*EXCERPTED DATA*:
<<<<
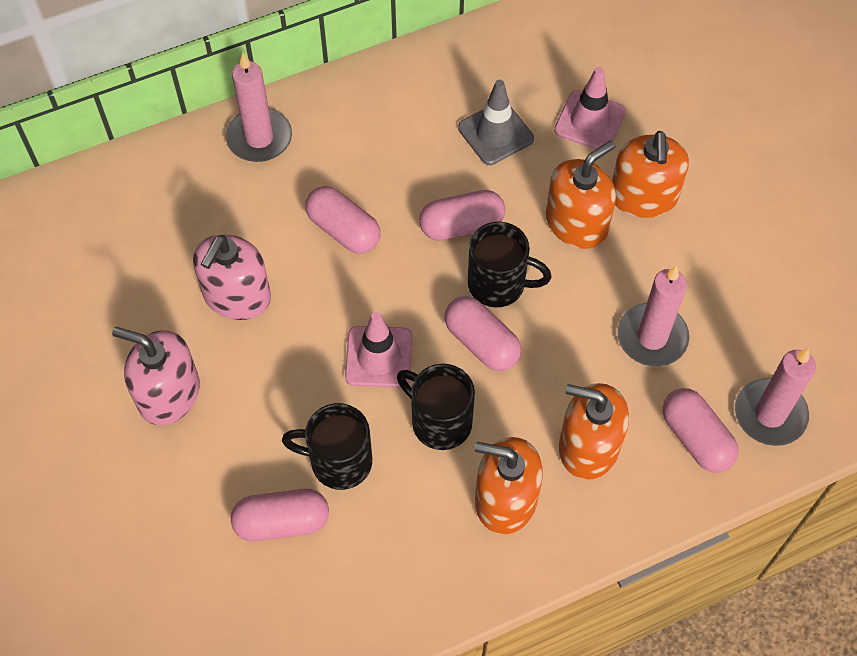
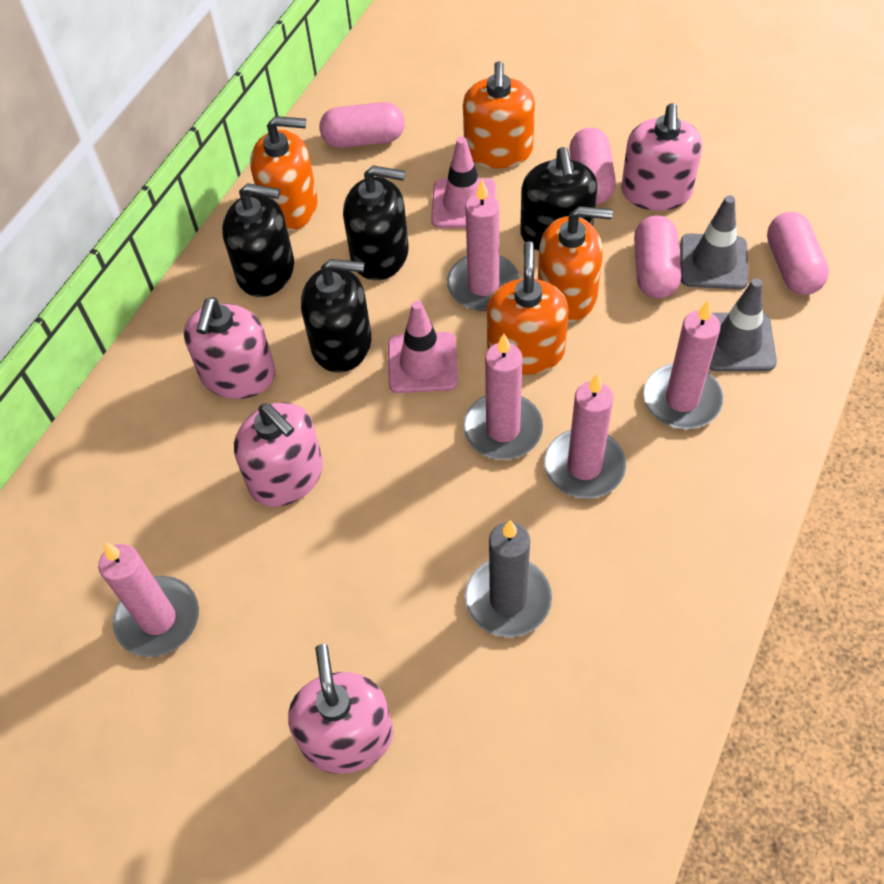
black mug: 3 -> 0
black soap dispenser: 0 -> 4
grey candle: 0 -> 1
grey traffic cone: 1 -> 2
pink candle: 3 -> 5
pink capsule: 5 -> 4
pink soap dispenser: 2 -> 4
>>>>
<<<<
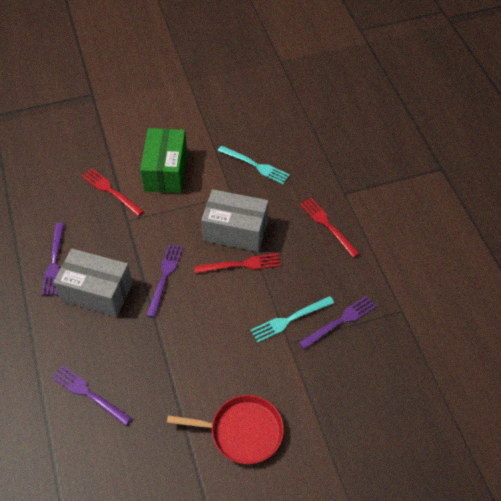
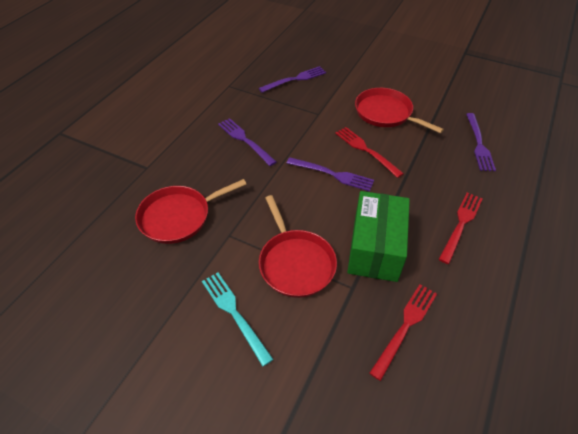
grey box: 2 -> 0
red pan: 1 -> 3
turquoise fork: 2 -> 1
>>>>
Extract every line of the records above that contains the word "grey".

grey candle: 0 -> 1
grey traffic cone: 1 -> 2
grey box: 2 -> 0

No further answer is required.